WHAT THE TASK ASKS — Go line by line through the entries below and copy those containing the string "SONAR".

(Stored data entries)
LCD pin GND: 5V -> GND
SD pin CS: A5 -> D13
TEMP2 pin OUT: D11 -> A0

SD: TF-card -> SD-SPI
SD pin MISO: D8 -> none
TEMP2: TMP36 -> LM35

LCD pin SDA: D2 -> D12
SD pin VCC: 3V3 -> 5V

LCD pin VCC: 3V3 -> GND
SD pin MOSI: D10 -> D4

==

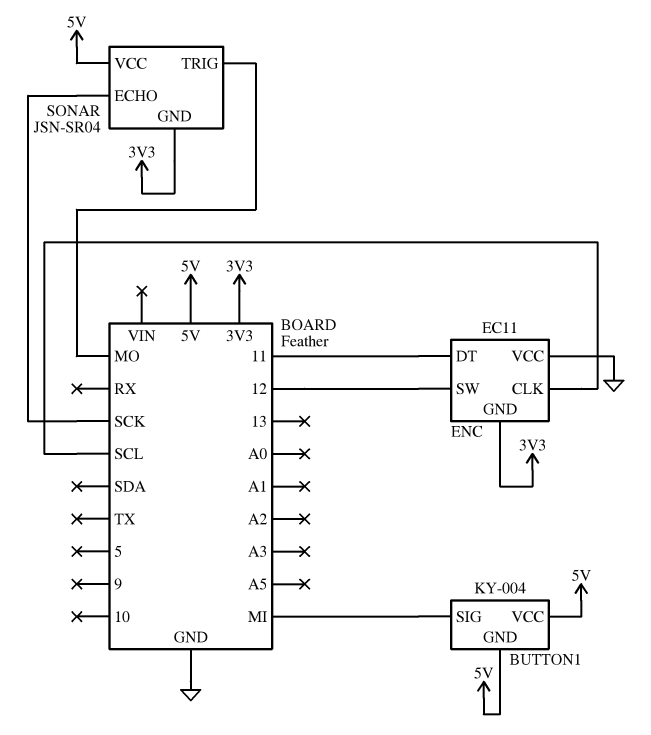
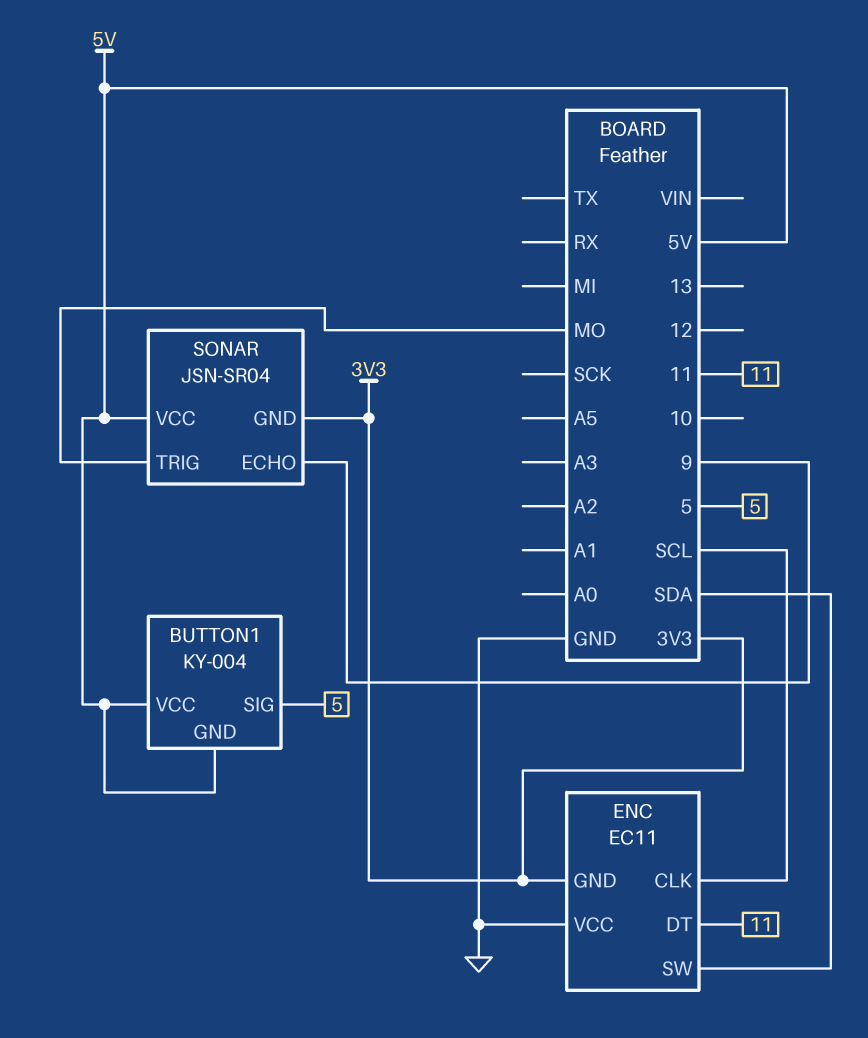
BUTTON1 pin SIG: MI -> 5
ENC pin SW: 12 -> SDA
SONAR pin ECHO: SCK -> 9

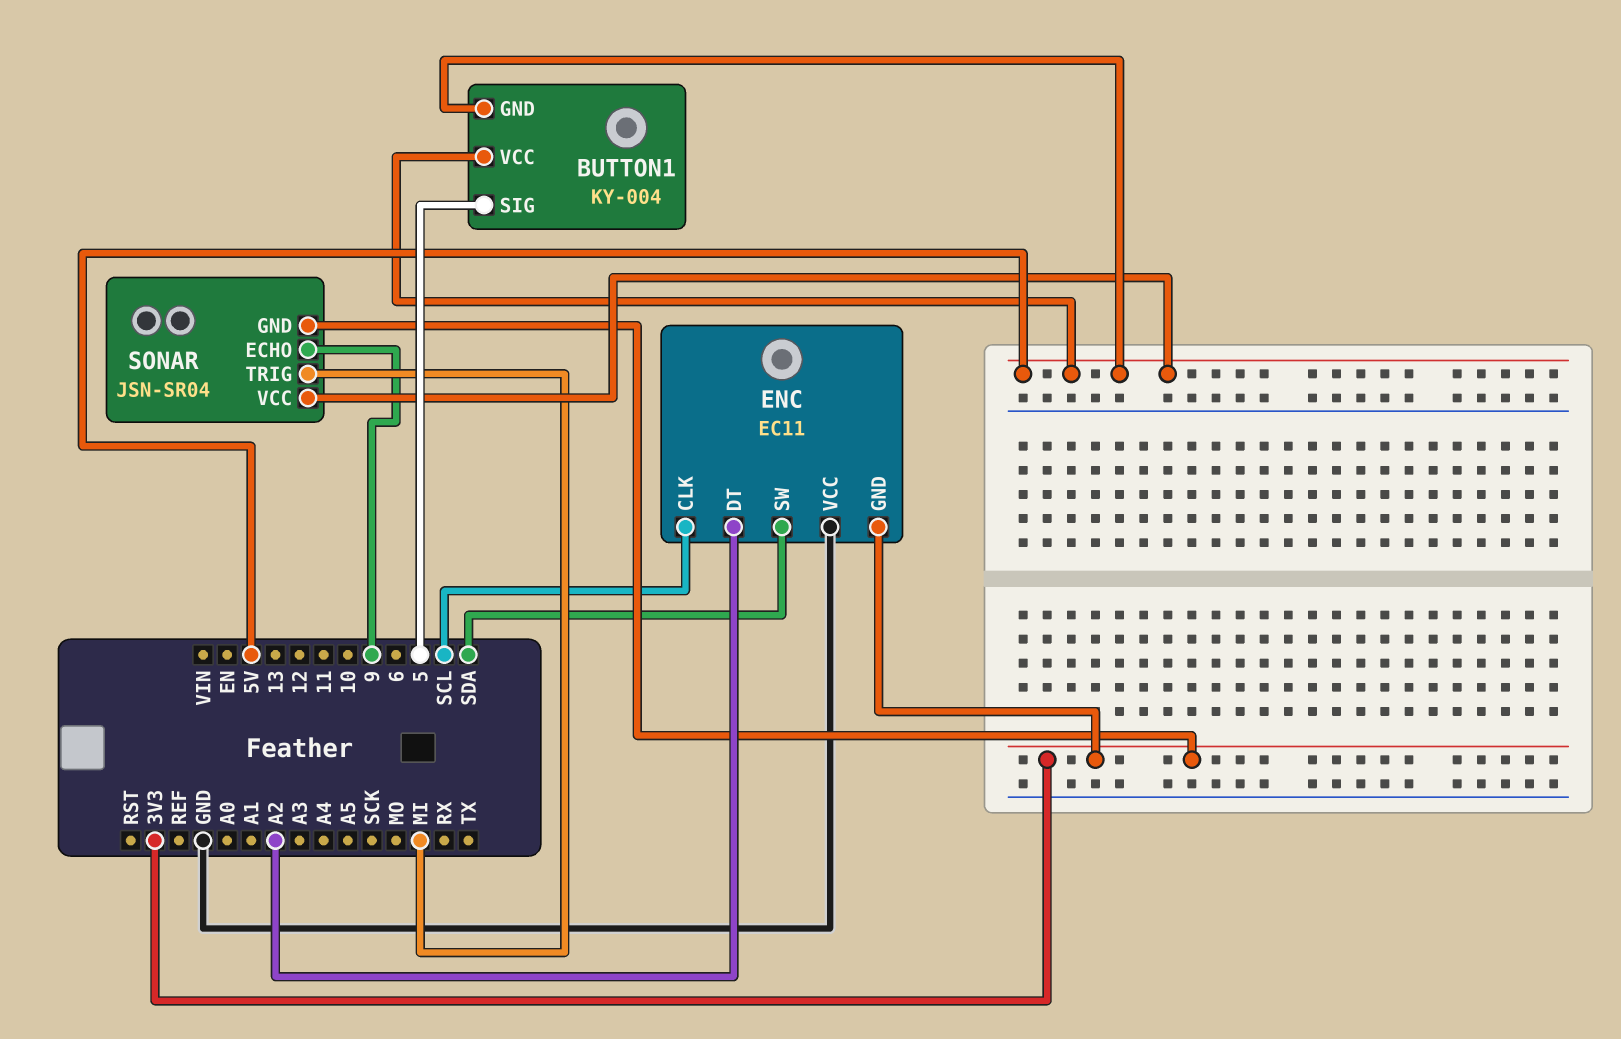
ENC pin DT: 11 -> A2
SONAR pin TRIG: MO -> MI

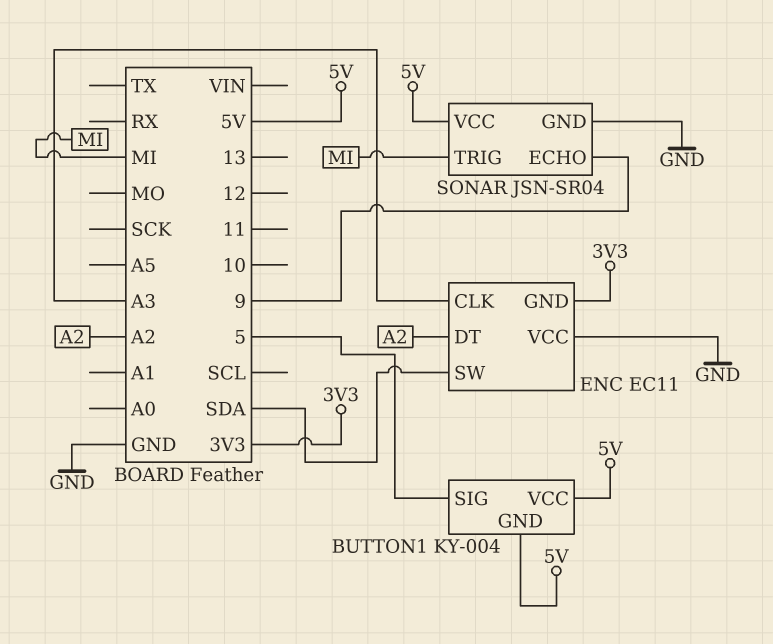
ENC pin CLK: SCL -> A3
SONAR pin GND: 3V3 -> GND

EXERCISE RESULT —
SONAR pin ECHO: SCK -> 9
SONAR pin TRIG: MO -> MI
SONAR pin GND: 3V3 -> GND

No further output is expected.